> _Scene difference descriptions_
BEGIN
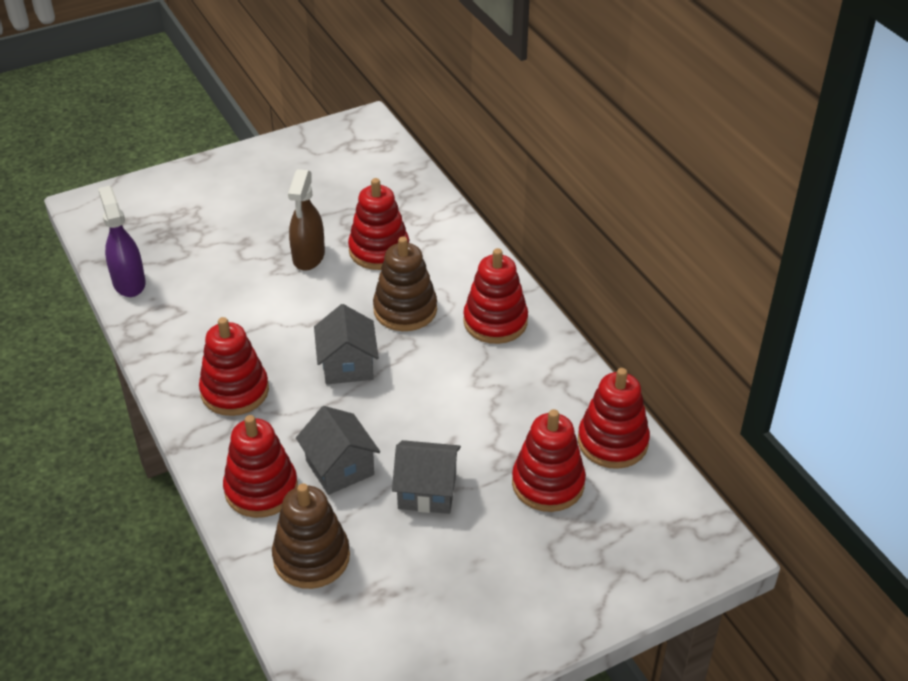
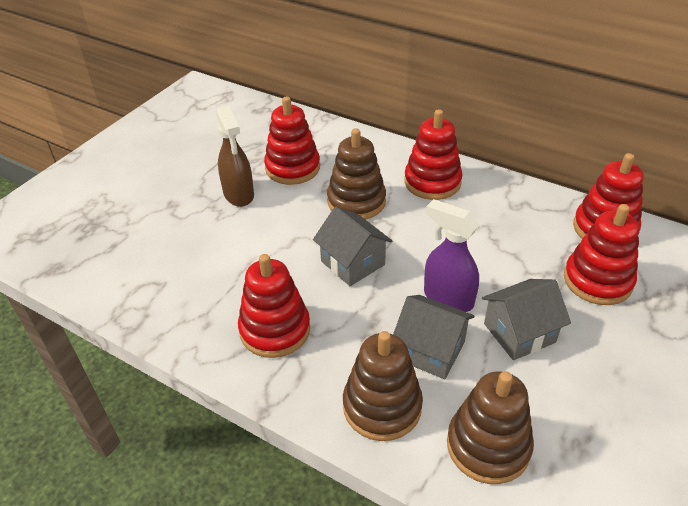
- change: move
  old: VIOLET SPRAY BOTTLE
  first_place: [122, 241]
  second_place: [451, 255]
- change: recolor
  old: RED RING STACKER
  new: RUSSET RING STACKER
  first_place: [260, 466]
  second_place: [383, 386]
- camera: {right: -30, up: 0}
END
> _WHAT YOU ARE ASKED TO DO_
All of the records above should be written out exactly, with the pictures left out.

> _TASK ANSWER_
- change: move
  old: VIOLET SPRAY BOTTLE
  first_place: [122, 241]
  second_place: [451, 255]
- change: recolor
  old: RED RING STACKER
  new: RUSSET RING STACKER
  first_place: [260, 466]
  second_place: [383, 386]
- camera: {right: -30, up: 0}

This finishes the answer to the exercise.